Find the line with "stool: (137, 57) -> (189, 146), removed" in the records below. Copy it and every line after it, up to and including the line with "washing machine: (92, 182)".

==== Data records ====

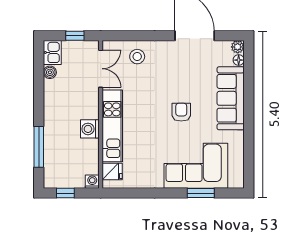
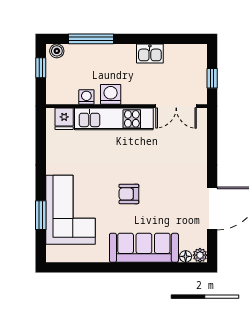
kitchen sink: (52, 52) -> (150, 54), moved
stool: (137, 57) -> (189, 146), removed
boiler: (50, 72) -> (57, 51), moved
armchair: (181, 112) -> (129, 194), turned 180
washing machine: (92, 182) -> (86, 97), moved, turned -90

====
==== Data records ====

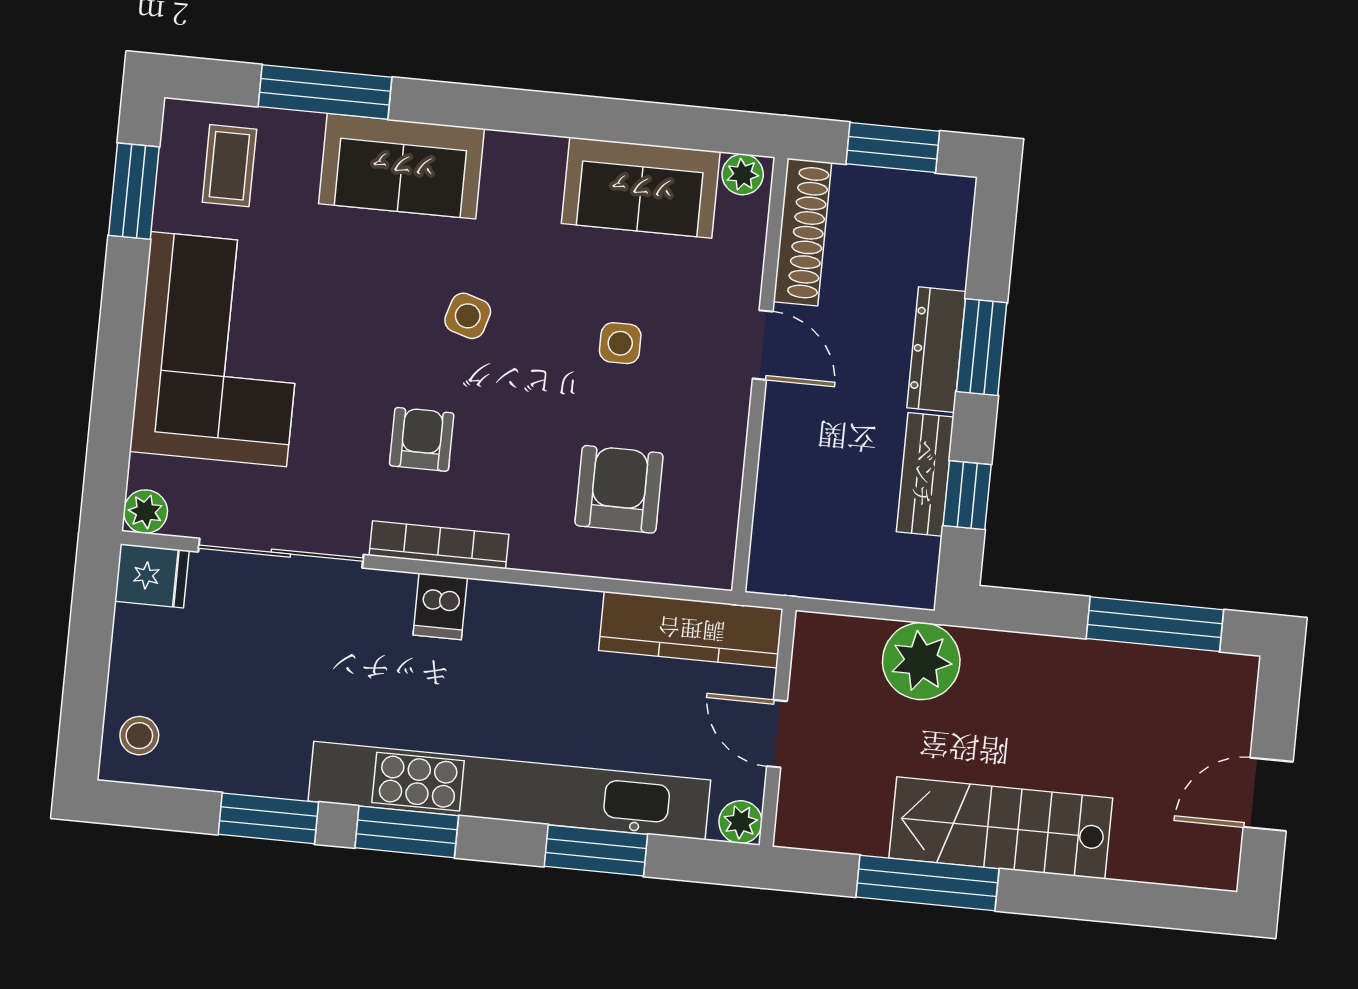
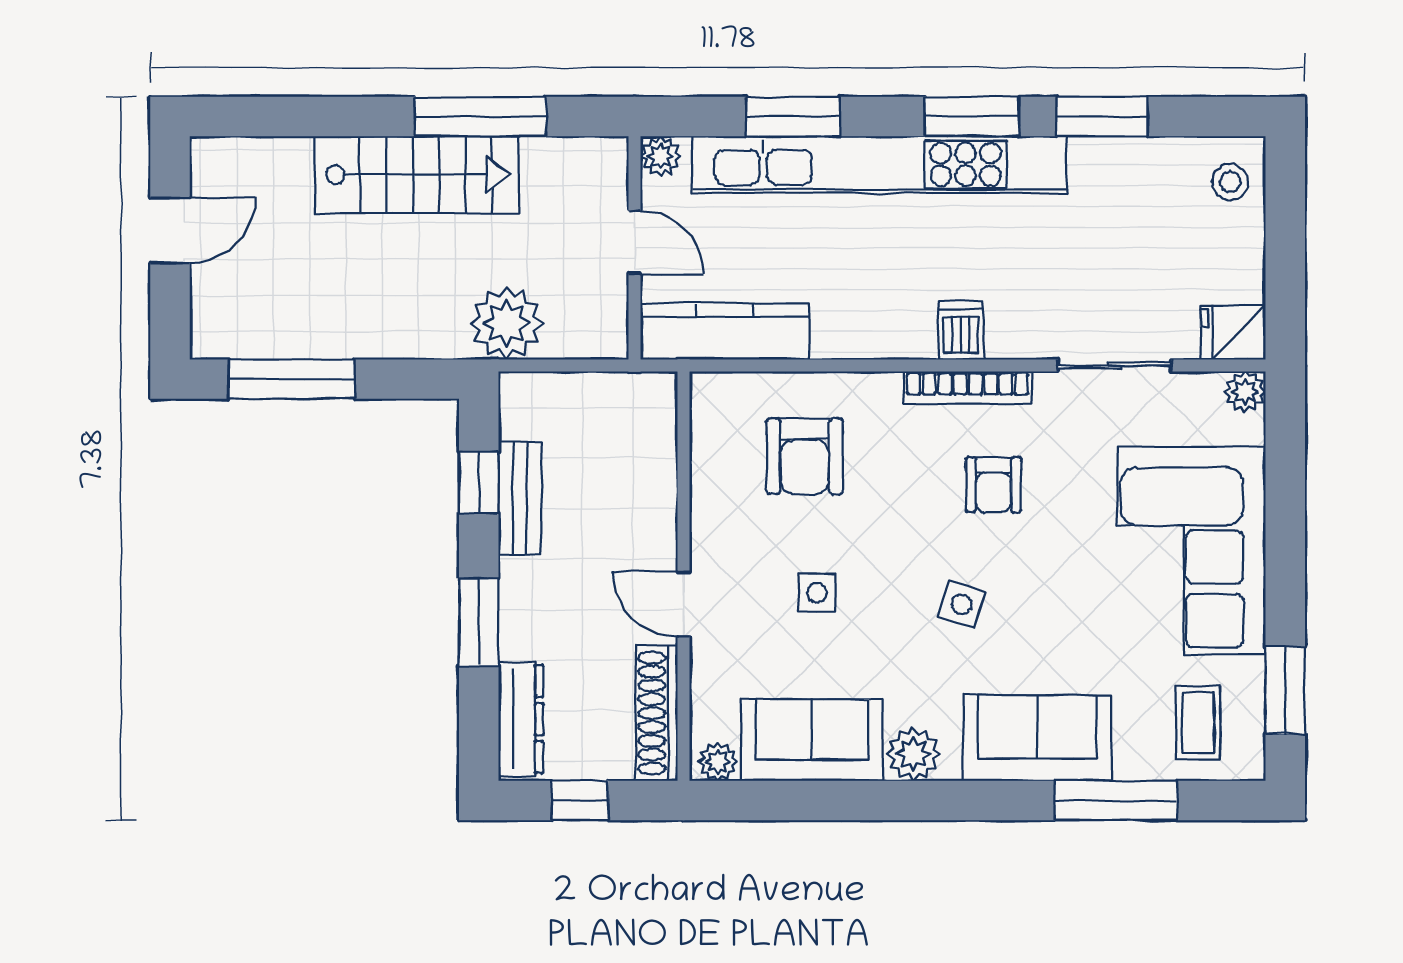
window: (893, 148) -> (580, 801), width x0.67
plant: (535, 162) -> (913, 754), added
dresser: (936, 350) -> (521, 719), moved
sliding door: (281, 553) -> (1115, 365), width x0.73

====

> Answer section
stool: (137, 57) -> (189, 146), removed
boiler: (50, 72) -> (57, 51), moved
armchair: (181, 112) -> (129, 194), turned 180
washing machine: (92, 182) -> (86, 97), moved, turned -90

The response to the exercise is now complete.